Assignment:
Only an exact repeat of the listing, without its images, counts as the answer.

________________________________________

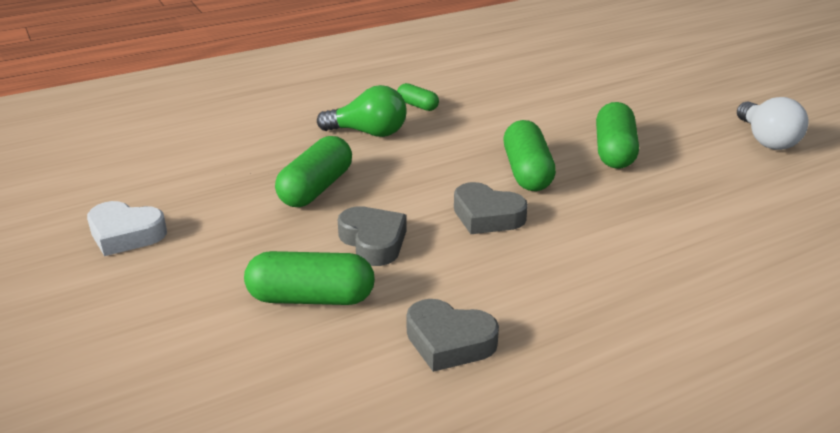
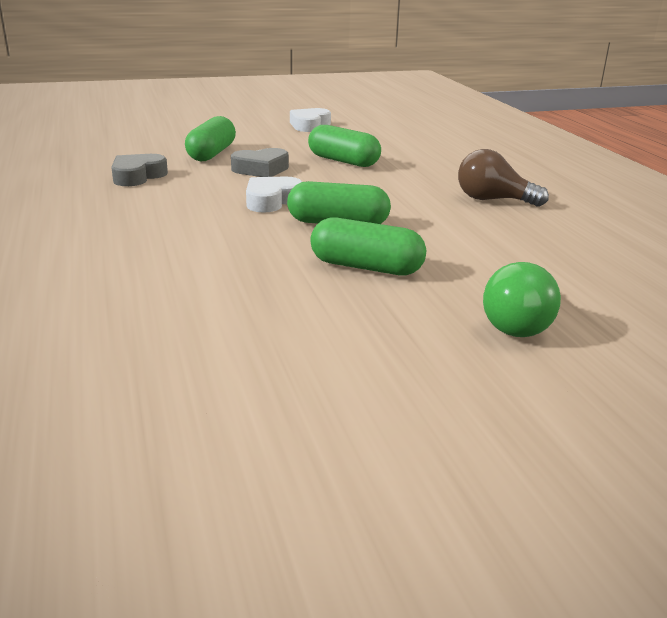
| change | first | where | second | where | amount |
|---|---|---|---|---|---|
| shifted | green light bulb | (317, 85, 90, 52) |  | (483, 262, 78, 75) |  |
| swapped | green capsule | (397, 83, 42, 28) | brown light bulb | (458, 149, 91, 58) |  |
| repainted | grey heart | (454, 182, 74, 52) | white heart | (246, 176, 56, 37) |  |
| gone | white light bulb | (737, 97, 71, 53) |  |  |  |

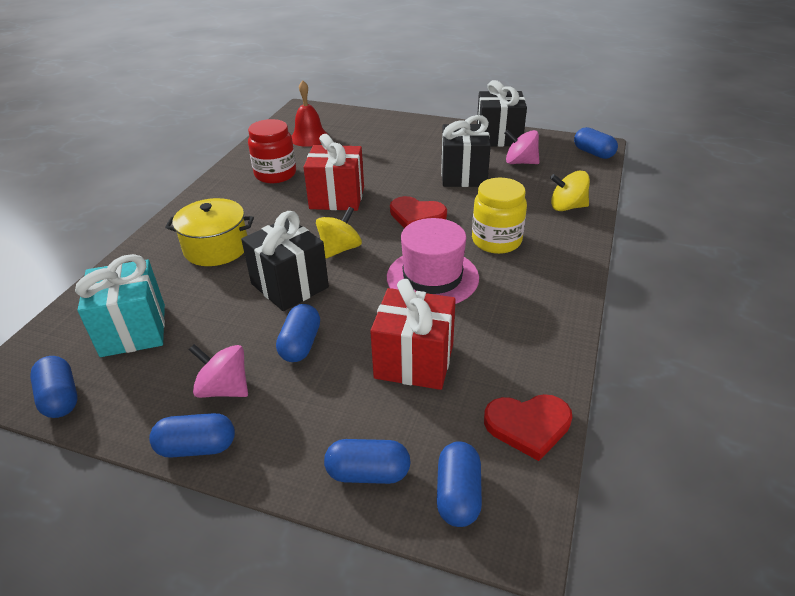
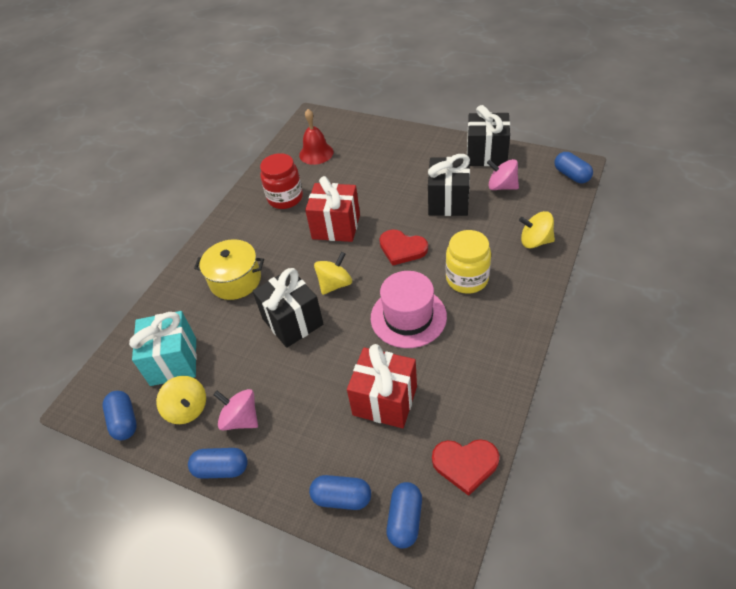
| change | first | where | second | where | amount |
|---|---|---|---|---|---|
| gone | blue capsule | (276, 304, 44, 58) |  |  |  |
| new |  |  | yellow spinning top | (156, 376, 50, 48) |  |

________________________________________

Solution for this problem:
| change | first | where | second | where | amount |
|---|---|---|---|---|---|
| shifted | green light bulb | (317, 85, 90, 52) |  | (483, 262, 78, 75) |  |
| swapped | green capsule | (397, 83, 42, 28) | brown light bulb | (458, 149, 91, 58) |  |
| repainted | grey heart | (454, 182, 74, 52) | white heart | (246, 176, 56, 37) |  |
| gone | white light bulb | (737, 97, 71, 53) |  |  |  |

| change | first | where | second | where | amount |
|---|---|---|---|---|---|
| gone | blue capsule | (276, 304, 44, 58) |  |  |  |
| new |  |  | yellow spinning top | (156, 376, 50, 48) |  |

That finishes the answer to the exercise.